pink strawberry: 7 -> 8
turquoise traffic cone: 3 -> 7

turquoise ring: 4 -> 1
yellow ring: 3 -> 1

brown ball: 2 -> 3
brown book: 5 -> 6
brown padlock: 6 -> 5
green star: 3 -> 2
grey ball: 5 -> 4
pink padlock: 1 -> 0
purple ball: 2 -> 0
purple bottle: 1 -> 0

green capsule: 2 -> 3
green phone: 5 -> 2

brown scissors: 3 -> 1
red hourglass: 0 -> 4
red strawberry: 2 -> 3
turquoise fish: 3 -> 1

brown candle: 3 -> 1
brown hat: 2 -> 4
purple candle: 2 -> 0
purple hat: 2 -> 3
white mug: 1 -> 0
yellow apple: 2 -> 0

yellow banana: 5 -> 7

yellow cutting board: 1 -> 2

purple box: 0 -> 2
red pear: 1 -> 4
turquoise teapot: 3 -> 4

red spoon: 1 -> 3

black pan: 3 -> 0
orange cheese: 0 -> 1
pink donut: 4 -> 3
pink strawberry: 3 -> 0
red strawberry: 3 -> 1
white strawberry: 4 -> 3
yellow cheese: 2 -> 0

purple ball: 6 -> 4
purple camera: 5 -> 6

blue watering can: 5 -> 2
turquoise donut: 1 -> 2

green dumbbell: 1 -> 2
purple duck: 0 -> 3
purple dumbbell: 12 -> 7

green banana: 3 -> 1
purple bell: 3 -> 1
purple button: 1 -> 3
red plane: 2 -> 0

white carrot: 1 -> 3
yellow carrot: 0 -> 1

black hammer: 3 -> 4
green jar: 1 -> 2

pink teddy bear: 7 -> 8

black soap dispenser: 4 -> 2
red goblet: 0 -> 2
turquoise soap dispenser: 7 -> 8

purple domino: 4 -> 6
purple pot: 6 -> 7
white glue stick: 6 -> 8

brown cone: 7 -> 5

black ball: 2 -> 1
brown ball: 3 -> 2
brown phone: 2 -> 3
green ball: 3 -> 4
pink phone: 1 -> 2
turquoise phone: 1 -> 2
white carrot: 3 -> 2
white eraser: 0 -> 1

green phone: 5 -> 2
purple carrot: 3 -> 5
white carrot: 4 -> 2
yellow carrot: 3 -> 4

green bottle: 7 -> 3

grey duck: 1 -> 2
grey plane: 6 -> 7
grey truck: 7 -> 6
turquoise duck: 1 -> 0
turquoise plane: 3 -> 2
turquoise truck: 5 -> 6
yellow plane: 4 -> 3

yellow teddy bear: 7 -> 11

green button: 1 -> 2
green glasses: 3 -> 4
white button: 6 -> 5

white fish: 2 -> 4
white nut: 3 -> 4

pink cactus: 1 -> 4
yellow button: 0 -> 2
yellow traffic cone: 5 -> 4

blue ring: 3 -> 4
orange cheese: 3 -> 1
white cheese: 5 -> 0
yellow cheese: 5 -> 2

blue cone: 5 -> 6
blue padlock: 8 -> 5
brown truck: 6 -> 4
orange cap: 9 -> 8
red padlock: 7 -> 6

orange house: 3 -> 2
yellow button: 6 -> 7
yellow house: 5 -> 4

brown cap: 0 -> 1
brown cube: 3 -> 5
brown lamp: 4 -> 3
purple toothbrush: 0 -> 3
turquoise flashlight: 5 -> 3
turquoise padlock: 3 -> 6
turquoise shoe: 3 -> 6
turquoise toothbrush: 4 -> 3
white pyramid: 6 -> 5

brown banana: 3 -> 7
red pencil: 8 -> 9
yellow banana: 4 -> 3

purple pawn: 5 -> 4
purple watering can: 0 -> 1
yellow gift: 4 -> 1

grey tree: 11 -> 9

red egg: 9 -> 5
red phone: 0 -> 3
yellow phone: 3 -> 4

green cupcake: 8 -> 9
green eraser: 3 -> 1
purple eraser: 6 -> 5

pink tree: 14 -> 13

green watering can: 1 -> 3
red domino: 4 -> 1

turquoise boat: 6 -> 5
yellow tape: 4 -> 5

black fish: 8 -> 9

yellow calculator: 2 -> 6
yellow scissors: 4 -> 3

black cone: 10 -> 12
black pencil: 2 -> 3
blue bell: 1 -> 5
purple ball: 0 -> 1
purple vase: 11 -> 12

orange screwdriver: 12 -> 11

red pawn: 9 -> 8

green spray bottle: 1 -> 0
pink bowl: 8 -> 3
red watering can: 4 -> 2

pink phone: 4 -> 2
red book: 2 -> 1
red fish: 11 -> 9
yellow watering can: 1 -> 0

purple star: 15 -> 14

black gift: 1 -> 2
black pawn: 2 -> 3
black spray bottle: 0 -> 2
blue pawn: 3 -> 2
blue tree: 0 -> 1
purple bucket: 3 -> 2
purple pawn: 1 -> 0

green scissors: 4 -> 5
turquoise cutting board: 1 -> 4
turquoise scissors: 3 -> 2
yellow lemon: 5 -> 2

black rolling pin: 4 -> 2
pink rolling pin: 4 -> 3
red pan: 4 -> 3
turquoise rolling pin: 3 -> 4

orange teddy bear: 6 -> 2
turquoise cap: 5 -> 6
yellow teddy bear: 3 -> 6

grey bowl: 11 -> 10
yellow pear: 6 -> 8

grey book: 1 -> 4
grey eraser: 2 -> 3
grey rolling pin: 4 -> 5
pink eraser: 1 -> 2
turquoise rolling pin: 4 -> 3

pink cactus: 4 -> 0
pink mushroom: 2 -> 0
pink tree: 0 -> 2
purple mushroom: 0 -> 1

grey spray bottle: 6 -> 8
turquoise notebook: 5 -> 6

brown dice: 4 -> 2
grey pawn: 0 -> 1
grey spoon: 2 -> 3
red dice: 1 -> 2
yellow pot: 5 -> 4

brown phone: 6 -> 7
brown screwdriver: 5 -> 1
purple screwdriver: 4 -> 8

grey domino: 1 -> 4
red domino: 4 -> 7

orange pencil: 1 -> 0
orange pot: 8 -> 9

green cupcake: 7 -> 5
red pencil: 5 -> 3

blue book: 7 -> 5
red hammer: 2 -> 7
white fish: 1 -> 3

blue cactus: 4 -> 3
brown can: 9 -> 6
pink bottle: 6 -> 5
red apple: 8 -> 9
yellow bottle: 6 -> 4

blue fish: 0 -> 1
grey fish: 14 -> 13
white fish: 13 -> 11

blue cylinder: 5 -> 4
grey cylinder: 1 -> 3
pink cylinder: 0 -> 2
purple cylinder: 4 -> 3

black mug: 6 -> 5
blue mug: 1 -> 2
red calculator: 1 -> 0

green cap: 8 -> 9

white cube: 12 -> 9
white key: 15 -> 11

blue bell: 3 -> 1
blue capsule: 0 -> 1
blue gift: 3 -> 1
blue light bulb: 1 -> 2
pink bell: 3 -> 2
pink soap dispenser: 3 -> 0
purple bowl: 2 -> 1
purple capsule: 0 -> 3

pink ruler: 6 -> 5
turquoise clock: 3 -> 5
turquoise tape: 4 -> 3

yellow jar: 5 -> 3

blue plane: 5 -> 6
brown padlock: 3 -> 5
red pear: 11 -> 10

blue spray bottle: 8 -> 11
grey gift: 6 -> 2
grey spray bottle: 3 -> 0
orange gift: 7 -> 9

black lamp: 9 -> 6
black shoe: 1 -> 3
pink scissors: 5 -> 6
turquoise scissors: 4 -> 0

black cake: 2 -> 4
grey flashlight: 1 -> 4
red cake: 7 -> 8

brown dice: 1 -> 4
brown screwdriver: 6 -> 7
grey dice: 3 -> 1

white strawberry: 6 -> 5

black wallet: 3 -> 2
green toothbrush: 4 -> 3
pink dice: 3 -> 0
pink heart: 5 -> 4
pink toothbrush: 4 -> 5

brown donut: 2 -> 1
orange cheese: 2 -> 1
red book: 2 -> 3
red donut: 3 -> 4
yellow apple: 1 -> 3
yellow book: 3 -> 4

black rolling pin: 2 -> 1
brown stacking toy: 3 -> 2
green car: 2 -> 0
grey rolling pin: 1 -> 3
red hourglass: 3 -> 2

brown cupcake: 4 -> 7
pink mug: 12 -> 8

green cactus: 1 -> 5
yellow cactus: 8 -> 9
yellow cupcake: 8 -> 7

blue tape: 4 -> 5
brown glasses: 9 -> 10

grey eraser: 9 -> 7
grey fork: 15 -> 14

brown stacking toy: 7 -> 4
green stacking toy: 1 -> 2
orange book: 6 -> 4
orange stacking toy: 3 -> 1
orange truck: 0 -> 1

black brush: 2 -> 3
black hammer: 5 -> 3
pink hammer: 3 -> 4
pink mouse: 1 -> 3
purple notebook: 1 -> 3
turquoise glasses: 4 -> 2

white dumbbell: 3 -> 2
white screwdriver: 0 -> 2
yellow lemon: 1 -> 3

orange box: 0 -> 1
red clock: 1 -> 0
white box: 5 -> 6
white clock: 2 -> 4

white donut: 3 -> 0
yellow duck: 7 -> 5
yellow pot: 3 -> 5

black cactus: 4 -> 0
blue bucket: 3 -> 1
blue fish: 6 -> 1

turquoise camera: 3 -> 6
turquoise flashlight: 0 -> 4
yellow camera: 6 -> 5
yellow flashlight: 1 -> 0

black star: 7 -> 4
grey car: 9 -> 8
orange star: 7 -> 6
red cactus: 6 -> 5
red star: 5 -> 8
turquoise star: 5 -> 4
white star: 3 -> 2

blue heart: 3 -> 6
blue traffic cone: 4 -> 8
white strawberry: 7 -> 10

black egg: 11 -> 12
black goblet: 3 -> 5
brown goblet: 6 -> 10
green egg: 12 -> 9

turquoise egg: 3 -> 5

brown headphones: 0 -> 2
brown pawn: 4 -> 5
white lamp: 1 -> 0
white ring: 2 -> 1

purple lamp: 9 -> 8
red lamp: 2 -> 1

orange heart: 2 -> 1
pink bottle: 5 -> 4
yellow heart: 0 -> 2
********
* [Problem details] Tell how many lines of the data above include the string "tape", with no other text in the answer.

* [Result below] 3